### Brief
Your job with the data below is to output exactly the lines from the one holding "R103: 1.6k (N_4, N_6) -> 1.6k (+5V, N_6)" down to the one holding "JP1 pin 2: n3 -> GND", both included, and no others.

Top of Records for this exercise

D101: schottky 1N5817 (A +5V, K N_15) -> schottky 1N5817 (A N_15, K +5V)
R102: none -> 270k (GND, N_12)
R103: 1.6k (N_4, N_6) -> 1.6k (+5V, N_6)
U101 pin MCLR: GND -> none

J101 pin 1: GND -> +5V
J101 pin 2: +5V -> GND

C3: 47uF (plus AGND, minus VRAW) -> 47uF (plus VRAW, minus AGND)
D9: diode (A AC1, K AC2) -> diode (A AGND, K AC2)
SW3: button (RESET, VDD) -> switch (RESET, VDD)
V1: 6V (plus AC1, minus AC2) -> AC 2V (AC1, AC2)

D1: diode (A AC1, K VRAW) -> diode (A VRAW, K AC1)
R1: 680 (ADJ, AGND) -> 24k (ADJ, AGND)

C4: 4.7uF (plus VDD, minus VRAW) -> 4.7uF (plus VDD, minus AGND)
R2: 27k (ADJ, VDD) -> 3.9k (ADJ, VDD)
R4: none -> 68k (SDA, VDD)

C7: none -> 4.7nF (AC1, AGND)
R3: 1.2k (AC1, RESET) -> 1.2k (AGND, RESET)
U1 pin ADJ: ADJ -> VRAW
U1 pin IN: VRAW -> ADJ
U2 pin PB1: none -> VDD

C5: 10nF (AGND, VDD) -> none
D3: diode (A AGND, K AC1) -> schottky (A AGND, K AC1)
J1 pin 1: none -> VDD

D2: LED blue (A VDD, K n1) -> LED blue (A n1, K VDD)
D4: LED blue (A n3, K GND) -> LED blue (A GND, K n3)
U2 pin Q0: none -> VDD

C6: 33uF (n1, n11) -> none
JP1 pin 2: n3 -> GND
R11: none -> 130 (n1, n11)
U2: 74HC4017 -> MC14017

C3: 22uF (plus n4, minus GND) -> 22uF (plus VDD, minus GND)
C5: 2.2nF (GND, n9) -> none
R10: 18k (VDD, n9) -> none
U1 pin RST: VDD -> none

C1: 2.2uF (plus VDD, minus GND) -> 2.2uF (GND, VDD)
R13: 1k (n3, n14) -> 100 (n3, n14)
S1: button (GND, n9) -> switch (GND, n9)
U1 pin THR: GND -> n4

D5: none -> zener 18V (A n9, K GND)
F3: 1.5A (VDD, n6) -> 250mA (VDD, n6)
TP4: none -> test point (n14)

Bottom of Records for this exercise

### Result of the exercise
R103: 1.6k (N_4, N_6) -> 1.6k (+5V, N_6)
U101 pin MCLR: GND -> none

J101 pin 1: GND -> +5V
J101 pin 2: +5V -> GND

C3: 47uF (plus AGND, minus VRAW) -> 47uF (plus VRAW, minus AGND)
D9: diode (A AC1, K AC2) -> diode (A AGND, K AC2)
SW3: button (RESET, VDD) -> switch (RESET, VDD)
V1: 6V (plus AC1, minus AC2) -> AC 2V (AC1, AC2)

D1: diode (A AC1, K VRAW) -> diode (A VRAW, K AC1)
R1: 680 (ADJ, AGND) -> 24k (ADJ, AGND)

C4: 4.7uF (plus VDD, minus VRAW) -> 4.7uF (plus VDD, minus AGND)
R2: 27k (ADJ, VDD) -> 3.9k (ADJ, VDD)
R4: none -> 68k (SDA, VDD)

C7: none -> 4.7nF (AC1, AGND)
R3: 1.2k (AC1, RESET) -> 1.2k (AGND, RESET)
U1 pin ADJ: ADJ -> VRAW
U1 pin IN: VRAW -> ADJ
U2 pin PB1: none -> VDD

C5: 10nF (AGND, VDD) -> none
D3: diode (A AGND, K AC1) -> schottky (A AGND, K AC1)
J1 pin 1: none -> VDD

D2: LED blue (A VDD, K n1) -> LED blue (A n1, K VDD)
D4: LED blue (A n3, K GND) -> LED blue (A GND, K n3)
U2 pin Q0: none -> VDD

C6: 33uF (n1, n11) -> none
JP1 pin 2: n3 -> GND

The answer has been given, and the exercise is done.